Copy all of the records below word for word, leaving out the pictures.

============================================================

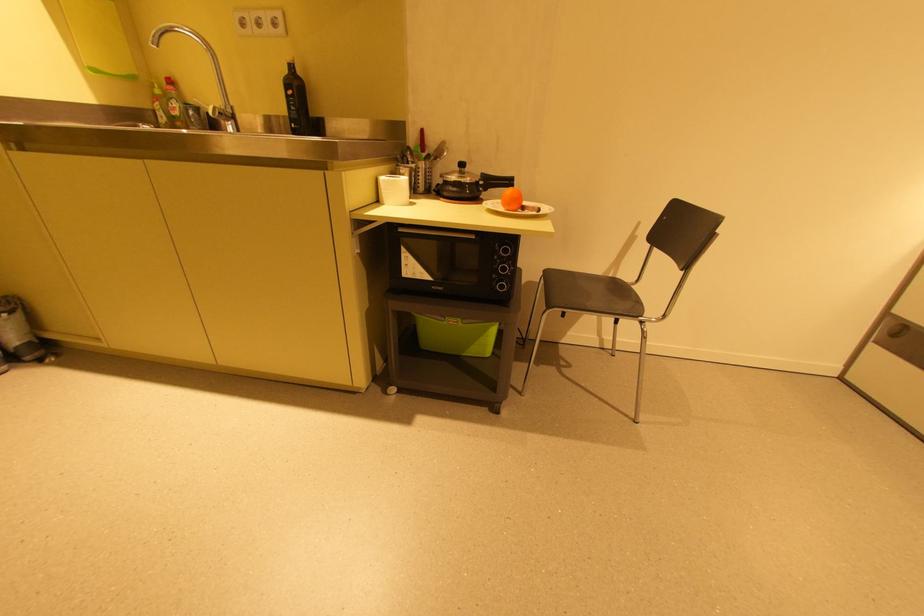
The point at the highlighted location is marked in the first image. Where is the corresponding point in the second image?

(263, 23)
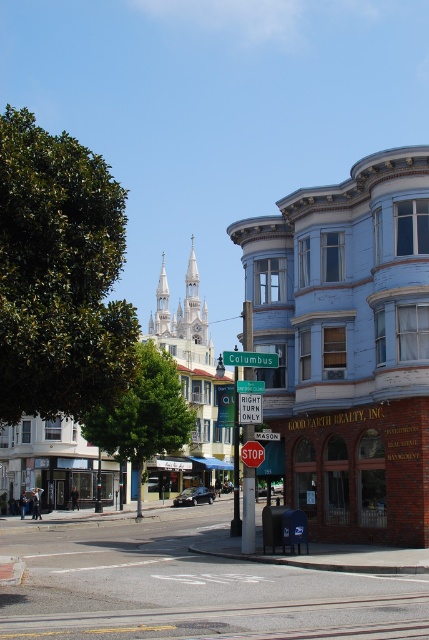
You are a delivery person trying to navigate through the street. The light blue wooden building at center and the smooth asphalt road at center are in your path. Which one do you need to go around because it is taller?

The light blue wooden building at center is much taller than the smooth asphalt road at center, so you need to go around the light blue wooden building at center.

From the picture: You are a delivery person needing to park your van on the smooth asphalt road at center. The van is 2 meters wide. Can you park it between the light blue wooden building at center and the stop sign located at the corner? Please consider the distance between them.

The light blue wooden building at center is to the left of smooth asphalt road at center. Since the building is on the left side of the road and the stop sign is at the corner, the distance between them may vary. However, without specific measurements, it is uncertain if the space is sufficient for a 2m wide van. Check the available space before parking.

Looking at this image, you are a city planner assessing the space between the light blue wooden building at center and the smooth asphalt road at center. If the road is 10 meters wide, what is the minimum width the building must have to ensure it is wider than the road?

The light blue wooden building at center is wider than the smooth asphalt road at center. Since the road is 10 meters wide, the building must be at least 10.1 meters wide to surpass the road.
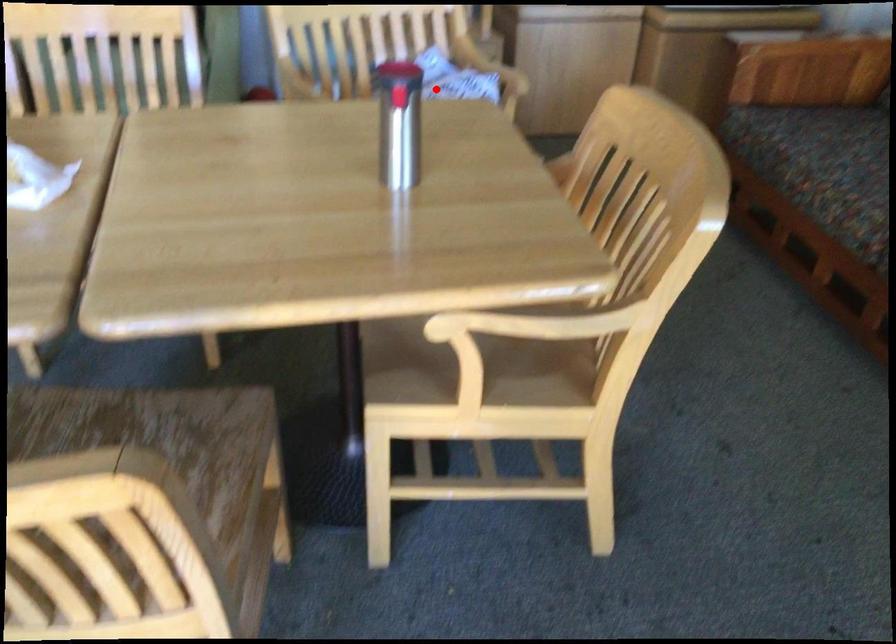
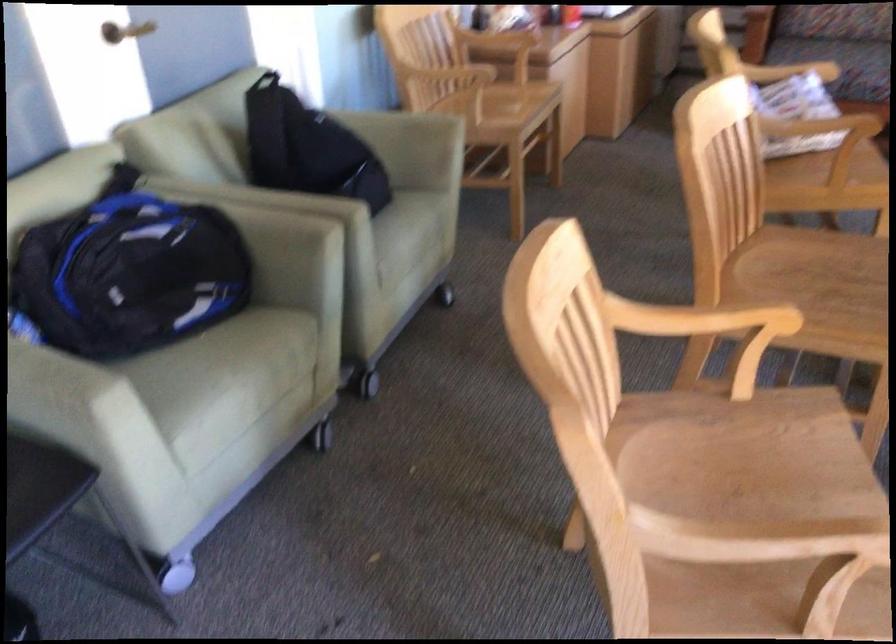
Where in the second image is the point corresponding to the highlighted location from the first image?

(790, 71)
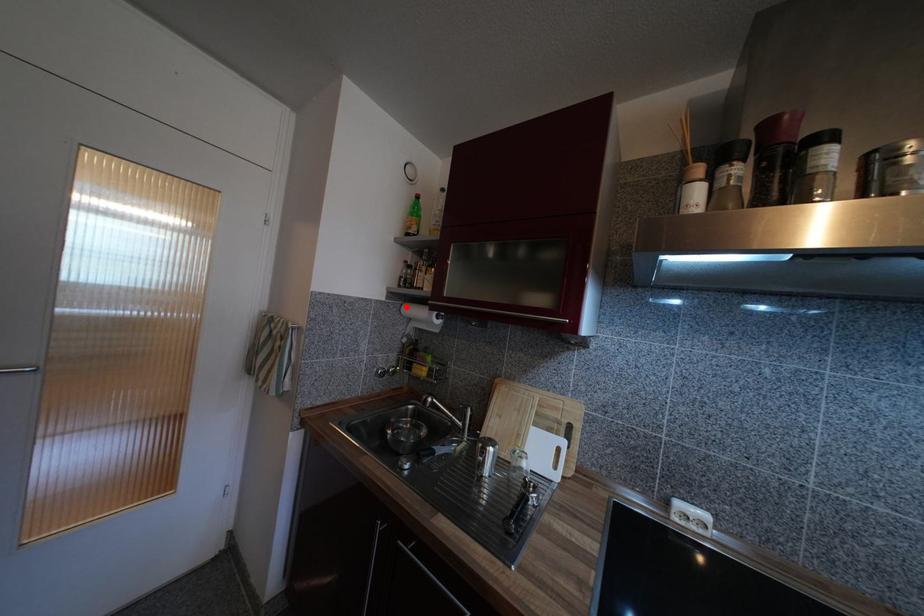
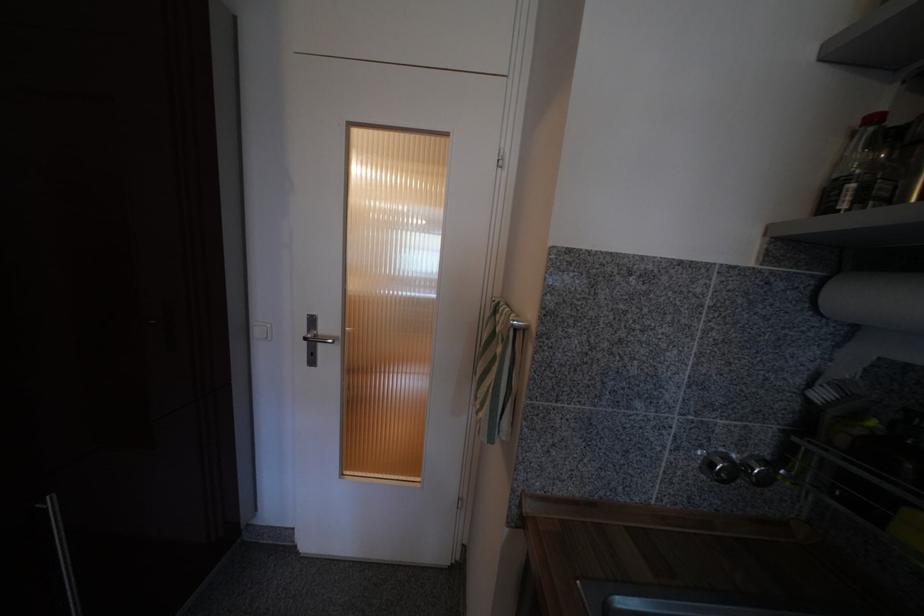
Find the pixel in the second image that matches the highlighted location in the first image.

(828, 282)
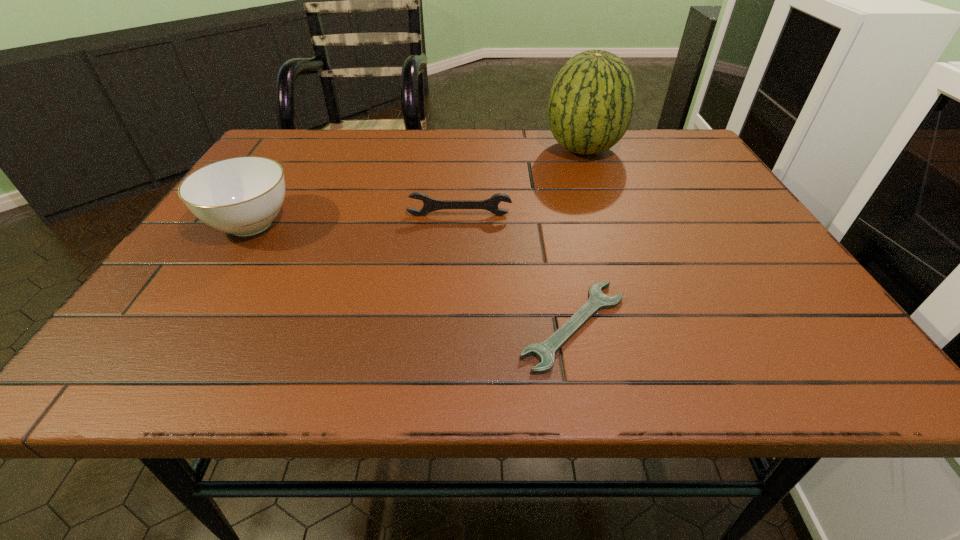
In order to click on the farthest object in this screenshot , I will do `click(592, 100)`.

The height and width of the screenshot is (540, 960). I want to click on the tallest object, so click(x=592, y=100).

This screenshot has height=540, width=960. What are the coordinates of `chinaware` in the screenshot? It's located at (242, 196).

Identify the location of the leftmost object. The image size is (960, 540). (242, 196).

Where is `the taller wrench`? Image resolution: width=960 pixels, height=540 pixels. the taller wrench is located at coordinates (430, 204).

Where is `the second shortest object`? The height and width of the screenshot is (540, 960). the second shortest object is located at coordinates (430, 204).

I want to click on the nearer wrench, so pos(544,351).

At what (x,y) coordinates should I click in order to perform the action: click on the nearest object. Please return your answer as a coordinate pair (x, y). Looking at the image, I should click on [x=544, y=351].

This screenshot has height=540, width=960. Find the location of `free point located 0.220m on the front of the tallest object`. free point located 0.220m on the front of the tallest object is located at coordinates (609, 219).

Find the location of a particular element. vacant space located 0.360m on the right of the chinaware is located at coordinates (463, 224).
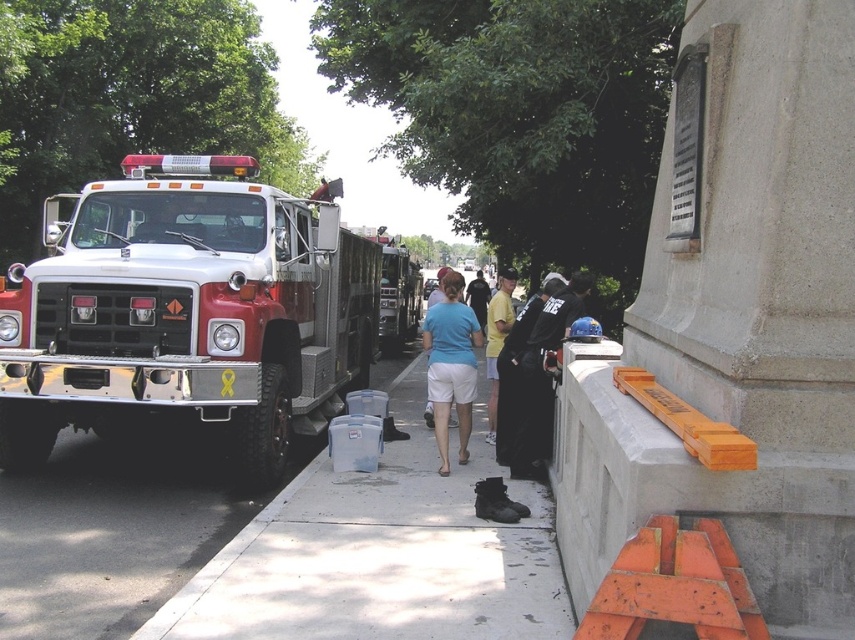
Which is in front, point (455, 320) or point (476, 305)?

Positioned in front is point (455, 320).

Is blue cotton shirt at center shorter than light blue shirt at center?

Indeed, blue cotton shirt at center has a lesser height compared to light blue shirt at center.

Measure the distance between point (445,444) and camera.

The distance of point (445,444) from camera is 6.83 meters.

At what (x,y) coordinates should I click in order to perform the action: click on blue cotton shirt at center. Please return your answer as a coordinate pair (x, y). The image size is (855, 640). Looking at the image, I should click on (451, 364).

Find the location of a particular element. This screenshot has width=855, height=640. red metallic fire truck at left is located at coordinates (187, 312).

Is red metallic fire truck at left to the right of blue cotton shirt at center from the viewer's perspective?

Incorrect, red metallic fire truck at left is not on the right side of blue cotton shirt at center.

In order to click on red metallic fire truck at left in this screenshot , I will do `click(187, 312)`.

Which of these two, red metallic fire truck at left or black fabric jacket at center, stands taller?

black fabric jacket at center

Between red metallic fire truck at left and black fabric jacket at center, which one appears on the left side from the viewer's perspective?

red metallic fire truck at left

Image resolution: width=855 pixels, height=640 pixels. What are the coordinates of `red metallic fire truck at left` in the screenshot? It's located at (187, 312).

Identify the location of red metallic fire truck at left. This screenshot has width=855, height=640. (187, 312).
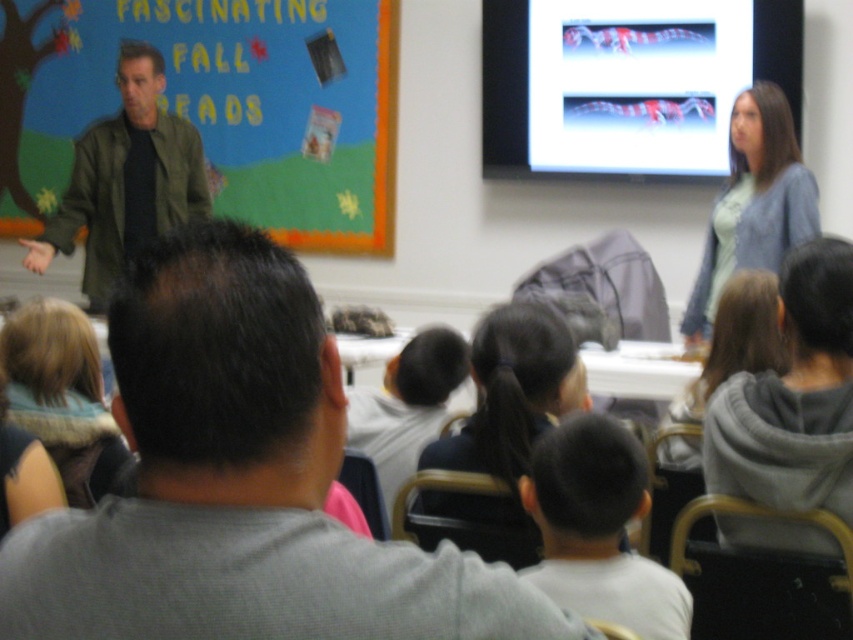
Is green matte jacket at left bigger than light blue cardigan at upper right?

Indeed, green matte jacket at left has a larger size compared to light blue cardigan at upper right.

Can you confirm if green matte jacket at left is thinner than light blue cardigan at upper right?

In fact, green matte jacket at left might be wider than light blue cardigan at upper right.

Find the location of a particular element. The height and width of the screenshot is (640, 853). green matte jacket at left is located at coordinates (126, 179).

At what (x,y) coordinates should I click in order to perform the action: click on green matte jacket at left. Please return your answer as a coordinate pair (x, y). The image size is (853, 640). Looking at the image, I should click on (126, 179).

Describe the element at coordinates (500, 433) in the screenshot. This screenshot has width=853, height=640. I see `black hair at center` at that location.

Who is taller, black hair at center or gray fleece sweatshirt at lower right?

With more height is gray fleece sweatshirt at lower right.

Locate an element on the screen. black hair at center is located at coordinates (500, 433).

Is point (86, 211) in front of point (82, 508)?

No, it is not.

Does green matte jacket at left appear under blonde hair scarf at lower left?

No.

You are a GUI agent. You are given a task and a screenshot of the screen. Output one action in this format:
    pyautogui.click(x=<x>, y=<y>)
    Task: Click on the green matte jacket at left
    The height and width of the screenshot is (640, 853).
    Given the screenshot: What is the action you would take?
    pyautogui.click(x=126, y=179)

============================================================

Task output:
The point at the highlighted location is marked in the first image. Where is the corresponding point in the second image?

(263, 23)
You are a delivery person trying to navigate through the street. The light blue wooden building at center and the smooth asphalt road at center are in your path. Which one do you need to go around because it is taller?

The light blue wooden building at center is much taller than the smooth asphalt road at center, so you need to go around the light blue wooden building at center.

From the picture: You are a delivery person needing to park your van on the smooth asphalt road at center. The van is 2 meters wide. Can you park it between the light blue wooden building at center and the stop sign located at the corner? Please consider the distance between them.

The light blue wooden building at center is to the left of smooth asphalt road at center. Since the building is on the left side of the road and the stop sign is at the corner, the distance between them may vary. However, without specific measurements, it is uncertain if the space is sufficient for a 2m wide van. Check the available space before parking.

Looking at this image, you are a city planner assessing the space between the light blue wooden building at center and the smooth asphalt road at center. If the road is 10 meters wide, what is the minimum width the building must have to ensure it is wider than the road?

The light blue wooden building at center is wider than the smooth asphalt road at center. Since the road is 10 meters wide, the building must be at least 10.1 meters wide to surpass the road.
Where in the second image is the point corresponding to the highlighted location from the first image?

(790, 71)
Find the pixel in the second image that matches the highlighted location in the first image.

(828, 282)
In order to click on the farthest object in this screenshot , I will do `click(592, 100)`.

The height and width of the screenshot is (540, 960). I want to click on the tallest object, so click(x=592, y=100).

This screenshot has height=540, width=960. What are the coordinates of `chinaware` in the screenshot? It's located at (242, 196).

Identify the location of the leftmost object. The image size is (960, 540). (242, 196).

Where is `the taller wrench`? Image resolution: width=960 pixels, height=540 pixels. the taller wrench is located at coordinates (430, 204).

Where is `the second shortest object`? The height and width of the screenshot is (540, 960). the second shortest object is located at coordinates (430, 204).

I want to click on the nearer wrench, so pos(544,351).

At what (x,y) coordinates should I click in order to perform the action: click on the nearest object. Please return your answer as a coordinate pair (x, y). Looking at the image, I should click on [x=544, y=351].

This screenshot has height=540, width=960. Find the location of `free point located 0.220m on the front of the tallest object`. free point located 0.220m on the front of the tallest object is located at coordinates (609, 219).

Find the location of a particular element. vacant space located 0.360m on the right of the chinaware is located at coordinates (463, 224).
Which is in front, point (455, 320) or point (476, 305)?

Positioned in front is point (455, 320).

Is blue cotton shirt at center shorter than light blue shirt at center?

Indeed, blue cotton shirt at center has a lesser height compared to light blue shirt at center.

Measure the distance between point (445,444) and camera.

The distance of point (445,444) from camera is 6.83 meters.

At what (x,y) coordinates should I click in order to perform the action: click on blue cotton shirt at center. Please return your answer as a coordinate pair (x, y). The image size is (855, 640). Looking at the image, I should click on (451, 364).

Find the location of a particular element. This screenshot has width=855, height=640. red metallic fire truck at left is located at coordinates (187, 312).

Is red metallic fire truck at left to the right of blue cotton shirt at center from the viewer's perspective?

Incorrect, red metallic fire truck at left is not on the right side of blue cotton shirt at center.

In order to click on red metallic fire truck at left in this screenshot , I will do `click(187, 312)`.

Which of these two, red metallic fire truck at left or black fabric jacket at center, stands taller?

black fabric jacket at center

Between red metallic fire truck at left and black fabric jacket at center, which one appears on the left side from the viewer's perspective?

red metallic fire truck at left

Image resolution: width=855 pixels, height=640 pixels. What are the coordinates of `red metallic fire truck at left` in the screenshot? It's located at (187, 312).

Identify the location of red metallic fire truck at left. This screenshot has width=855, height=640. (187, 312).
Is green matte jacket at left bigger than light blue cardigan at upper right?

Indeed, green matte jacket at left has a larger size compared to light blue cardigan at upper right.

Can you confirm if green matte jacket at left is thinner than light blue cardigan at upper right?

In fact, green matte jacket at left might be wider than light blue cardigan at upper right.

Find the location of a particular element. The height and width of the screenshot is (640, 853). green matte jacket at left is located at coordinates (126, 179).

At what (x,y) coordinates should I click in order to perform the action: click on green matte jacket at left. Please return your answer as a coordinate pair (x, y). The image size is (853, 640). Looking at the image, I should click on (126, 179).

Describe the element at coordinates (500, 433) in the screenshot. This screenshot has width=853, height=640. I see `black hair at center` at that location.

Who is taller, black hair at center or gray fleece sweatshirt at lower right?

With more height is gray fleece sweatshirt at lower right.

Locate an element on the screen. black hair at center is located at coordinates (500, 433).

Is point (86, 211) in front of point (82, 508)?

No, it is not.

Does green matte jacket at left appear under blonde hair scarf at lower left?

No.

You are a GUI agent. You are given a task and a screenshot of the screen. Output one action in this format:
    pyautogui.click(x=<x>, y=<y>)
    Task: Click on the green matte jacket at left
    The height and width of the screenshot is (640, 853).
    Given the screenshot: What is the action you would take?
    pyautogui.click(x=126, y=179)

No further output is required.